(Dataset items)
- - - -

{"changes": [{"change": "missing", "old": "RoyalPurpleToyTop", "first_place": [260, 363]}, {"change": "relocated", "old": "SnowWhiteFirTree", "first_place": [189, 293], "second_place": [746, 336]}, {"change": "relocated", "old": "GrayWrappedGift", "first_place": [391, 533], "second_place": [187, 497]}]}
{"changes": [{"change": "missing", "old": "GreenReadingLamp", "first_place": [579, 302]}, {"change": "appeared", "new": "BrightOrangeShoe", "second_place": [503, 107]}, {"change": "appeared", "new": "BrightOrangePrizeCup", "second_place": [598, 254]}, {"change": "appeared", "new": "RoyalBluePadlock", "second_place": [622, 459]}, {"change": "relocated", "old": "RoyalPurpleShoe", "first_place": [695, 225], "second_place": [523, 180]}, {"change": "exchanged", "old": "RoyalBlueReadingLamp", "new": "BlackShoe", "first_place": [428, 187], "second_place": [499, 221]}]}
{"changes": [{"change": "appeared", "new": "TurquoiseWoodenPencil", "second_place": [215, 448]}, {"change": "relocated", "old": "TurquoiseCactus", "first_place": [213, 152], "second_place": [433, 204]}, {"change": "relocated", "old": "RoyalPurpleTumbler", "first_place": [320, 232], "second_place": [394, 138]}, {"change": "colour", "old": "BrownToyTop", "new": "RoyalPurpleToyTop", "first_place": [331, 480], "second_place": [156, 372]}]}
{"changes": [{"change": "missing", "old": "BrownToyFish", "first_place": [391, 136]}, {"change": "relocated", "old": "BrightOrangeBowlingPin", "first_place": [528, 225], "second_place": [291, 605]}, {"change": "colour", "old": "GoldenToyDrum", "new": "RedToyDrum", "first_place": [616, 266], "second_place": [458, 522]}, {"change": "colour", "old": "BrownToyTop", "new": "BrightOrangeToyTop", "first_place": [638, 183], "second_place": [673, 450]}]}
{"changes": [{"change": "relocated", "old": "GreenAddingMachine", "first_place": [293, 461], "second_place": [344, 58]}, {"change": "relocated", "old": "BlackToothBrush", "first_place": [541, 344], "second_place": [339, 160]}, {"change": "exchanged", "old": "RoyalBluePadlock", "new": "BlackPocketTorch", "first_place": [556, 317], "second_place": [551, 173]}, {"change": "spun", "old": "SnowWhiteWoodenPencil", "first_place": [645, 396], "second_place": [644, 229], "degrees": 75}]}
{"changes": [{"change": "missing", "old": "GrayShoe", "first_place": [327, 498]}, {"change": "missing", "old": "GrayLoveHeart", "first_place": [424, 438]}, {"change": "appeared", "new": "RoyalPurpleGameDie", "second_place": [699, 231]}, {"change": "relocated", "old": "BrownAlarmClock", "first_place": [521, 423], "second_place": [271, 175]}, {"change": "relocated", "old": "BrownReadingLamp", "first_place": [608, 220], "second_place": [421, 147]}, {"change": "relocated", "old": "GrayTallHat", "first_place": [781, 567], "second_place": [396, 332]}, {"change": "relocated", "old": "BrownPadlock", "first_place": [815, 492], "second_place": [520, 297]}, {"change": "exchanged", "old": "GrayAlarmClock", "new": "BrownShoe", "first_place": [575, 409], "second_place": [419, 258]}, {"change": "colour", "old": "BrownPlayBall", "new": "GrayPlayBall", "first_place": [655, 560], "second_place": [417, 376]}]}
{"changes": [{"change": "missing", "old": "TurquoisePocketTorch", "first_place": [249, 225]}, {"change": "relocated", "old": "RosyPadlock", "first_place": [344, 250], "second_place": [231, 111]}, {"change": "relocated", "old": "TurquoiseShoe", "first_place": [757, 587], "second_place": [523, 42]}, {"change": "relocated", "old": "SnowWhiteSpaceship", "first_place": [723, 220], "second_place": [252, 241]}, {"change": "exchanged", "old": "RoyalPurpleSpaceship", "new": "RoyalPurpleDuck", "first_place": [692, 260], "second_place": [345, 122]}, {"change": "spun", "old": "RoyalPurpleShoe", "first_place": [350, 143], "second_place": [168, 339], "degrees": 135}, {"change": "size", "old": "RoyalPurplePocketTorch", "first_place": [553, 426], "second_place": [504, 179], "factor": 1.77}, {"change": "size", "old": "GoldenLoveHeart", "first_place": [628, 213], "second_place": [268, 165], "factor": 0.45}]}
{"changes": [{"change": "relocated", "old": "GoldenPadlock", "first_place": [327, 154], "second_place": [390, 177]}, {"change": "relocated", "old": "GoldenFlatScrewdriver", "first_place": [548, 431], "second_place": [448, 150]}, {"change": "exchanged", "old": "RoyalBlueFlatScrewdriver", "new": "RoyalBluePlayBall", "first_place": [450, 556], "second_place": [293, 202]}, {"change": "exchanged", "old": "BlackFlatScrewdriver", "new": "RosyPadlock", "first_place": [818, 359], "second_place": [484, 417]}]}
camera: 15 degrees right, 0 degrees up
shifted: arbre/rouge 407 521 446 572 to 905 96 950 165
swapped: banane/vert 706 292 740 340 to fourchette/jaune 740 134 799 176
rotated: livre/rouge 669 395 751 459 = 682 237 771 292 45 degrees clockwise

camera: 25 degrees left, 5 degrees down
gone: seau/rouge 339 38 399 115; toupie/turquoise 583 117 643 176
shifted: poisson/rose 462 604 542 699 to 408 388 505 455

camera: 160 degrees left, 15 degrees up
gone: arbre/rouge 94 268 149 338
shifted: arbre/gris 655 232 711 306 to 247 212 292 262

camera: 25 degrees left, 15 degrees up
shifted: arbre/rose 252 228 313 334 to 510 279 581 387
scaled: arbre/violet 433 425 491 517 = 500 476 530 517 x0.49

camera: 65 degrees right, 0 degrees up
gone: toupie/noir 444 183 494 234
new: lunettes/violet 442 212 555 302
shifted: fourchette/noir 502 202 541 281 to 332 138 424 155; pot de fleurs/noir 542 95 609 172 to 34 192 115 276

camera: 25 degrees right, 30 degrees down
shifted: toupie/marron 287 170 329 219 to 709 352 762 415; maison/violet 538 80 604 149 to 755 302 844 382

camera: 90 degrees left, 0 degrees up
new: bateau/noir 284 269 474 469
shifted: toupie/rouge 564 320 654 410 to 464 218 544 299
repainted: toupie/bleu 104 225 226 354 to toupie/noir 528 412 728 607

- - - -

- **Required work**:
Each entry should be written out again exactly, with no word left out.

- **Written solution**:
{"changes": [{"change": "missing", "old": "RoyalPurpleToyTop", "first_place": [260, 363]}, {"change": "relocated", "old": "SnowWhiteFirTree", "first_place": [189, 293], "second_place": [746, 336]}, {"change": "relocated", "old": "GrayWrappedGift", "first_place": [391, 533], "second_place": [187, 497]}]}
{"changes": [{"change": "missing", "old": "GreenReadingLamp", "first_place": [579, 302]}, {"change": "appeared", "new": "BrightOrangeShoe", "second_place": [503, 107]}, {"change": "appeared", "new": "BrightOrangePrizeCup", "second_place": [598, 254]}, {"change": "appeared", "new": "RoyalBluePadlock", "second_place": [622, 459]}, {"change": "relocated", "old": "RoyalPurpleShoe", "first_place": [695, 225], "second_place": [523, 180]}, {"change": "exchanged", "old": "RoyalBlueReadingLamp", "new": "BlackShoe", "first_place": [428, 187], "second_place": [499, 221]}]}
{"changes": [{"change": "appeared", "new": "TurquoiseWoodenPencil", "second_place": [215, 448]}, {"change": "relocated", "old": "TurquoiseCactus", "first_place": [213, 152], "second_place": [433, 204]}, {"change": "relocated", "old": "RoyalPurpleTumbler", "first_place": [320, 232], "second_place": [394, 138]}, {"change": "colour", "old": "BrownToyTop", "new": "RoyalPurpleToyTop", "first_place": [331, 480], "second_place": [156, 372]}]}
{"changes": [{"change": "missing", "old": "BrownToyFish", "first_place": [391, 136]}, {"change": "relocated", "old": "BrightOrangeBowlingPin", "first_place": [528, 225], "second_place": [291, 605]}, {"change": "colour", "old": "GoldenToyDrum", "new": "RedToyDrum", "first_place": [616, 266], "second_place": [458, 522]}, {"change": "colour", "old": "BrownToyTop", "new": "BrightOrangeToyTop", "first_place": [638, 183], "second_place": [673, 450]}]}
{"changes": [{"change": "relocated", "old": "GreenAddingMachine", "first_place": [293, 461], "second_place": [344, 58]}, {"change": "relocated", "old": "BlackToothBrush", "first_place": [541, 344], "second_place": [339, 160]}, {"change": "exchanged", "old": "RoyalBluePadlock", "new": "BlackPocketTorch", "first_place": [556, 317], "second_place": [551, 173]}, {"change": "spun", "old": "SnowWhiteWoodenPencil", "first_place": [645, 396], "second_place": [644, 229], "degrees": 75}]}
{"changes": [{"change": "missing", "old": "GrayShoe", "first_place": [327, 498]}, {"change": "missing", "old": "GrayLoveHeart", "first_place": [424, 438]}, {"change": "appeared", "new": "RoyalPurpleGameDie", "second_place": [699, 231]}, {"change": "relocated", "old": "BrownAlarmClock", "first_place": [521, 423], "second_place": [271, 175]}, {"change": "relocated", "old": "BrownReadingLamp", "first_place": [608, 220], "second_place": [421, 147]}, {"change": "relocated", "old": "GrayTallHat", "first_place": [781, 567], "second_place": [396, 332]}, {"change": "relocated", "old": "BrownPadlock", "first_place": [815, 492], "second_place": [520, 297]}, {"change": "exchanged", "old": "GrayAlarmClock", "new": "BrownShoe", "first_place": [575, 409], "second_place": [419, 258]}, {"change": "colour", "old": "BrownPlayBall", "new": "GrayPlayBall", "first_place": [655, 560], "second_place": [417, 376]}]}
{"changes": [{"change": "missing", "old": "TurquoisePocketTorch", "first_place": [249, 225]}, {"change": "relocated", "old": "RosyPadlock", "first_place": [344, 250], "second_place": [231, 111]}, {"change": "relocated", "old": "TurquoiseShoe", "first_place": [757, 587], "second_place": [523, 42]}, {"change": "relocated", "old": "SnowWhiteSpaceship", "first_place": [723, 220], "second_place": [252, 241]}, {"change": "exchanged", "old": "RoyalPurpleSpaceship", "new": "RoyalPurpleDuck", "first_place": [692, 260], "second_place": [345, 122]}, {"change": "spun", "old": "RoyalPurpleShoe", "first_place": [350, 143], "second_place": [168, 339], "degrees": 135}, {"change": "size", "old": "RoyalPurplePocketTorch", "first_place": [553, 426], "second_place": [504, 179], "factor": 1.77}, {"change": "size", "old": "GoldenLoveHeart", "first_place": [628, 213], "second_place": [268, 165], "factor": 0.45}]}
{"changes": [{"change": "relocated", "old": "GoldenPadlock", "first_place": [327, 154], "second_place": [390, 177]}, {"change": "relocated", "old": "GoldenFlatScrewdriver", "first_place": [548, 431], "second_place": [448, 150]}, {"change": "exchanged", "old": "RoyalBlueFlatScrewdriver", "new": "RoyalBluePlayBall", "first_place": [450, 556], "second_place": [293, 202]}, {"change": "exchanged", "old": "BlackFlatScrewdriver", "new": "RosyPadlock", "first_place": [818, 359], "second_place": [484, 417]}]}
camera: 15 degrees right, 0 degrees up
shifted: arbre/rouge 407 521 446 572 to 905 96 950 165
swapped: banane/vert 706 292 740 340 to fourchette/jaune 740 134 799 176
rotated: livre/rouge 669 395 751 459 = 682 237 771 292 45 degrees clockwise

camera: 25 degrees left, 5 degrees down
gone: seau/rouge 339 38 399 115; toupie/turquoise 583 117 643 176
shifted: poisson/rose 462 604 542 699 to 408 388 505 455

camera: 160 degrees left, 15 degrees up
gone: arbre/rouge 94 268 149 338
shifted: arbre/gris 655 232 711 306 to 247 212 292 262

camera: 25 degrees left, 15 degrees up
shifted: arbre/rose 252 228 313 334 to 510 279 581 387
scaled: arbre/violet 433 425 491 517 = 500 476 530 517 x0.49

camera: 65 degrees right, 0 degrees up
gone: toupie/noir 444 183 494 234
new: lunettes/violet 442 212 555 302
shifted: fourchette/noir 502 202 541 281 to 332 138 424 155; pot de fleurs/noir 542 95 609 172 to 34 192 115 276

camera: 25 degrees right, 30 degrees down
shifted: toupie/marron 287 170 329 219 to 709 352 762 415; maison/violet 538 80 604 149 to 755 302 844 382

camera: 90 degrees left, 0 degrees up
new: bateau/noir 284 269 474 469
shifted: toupie/rouge 564 320 654 410 to 464 218 544 299
repainted: toupie/bleu 104 225 226 354 to toupie/noir 528 412 728 607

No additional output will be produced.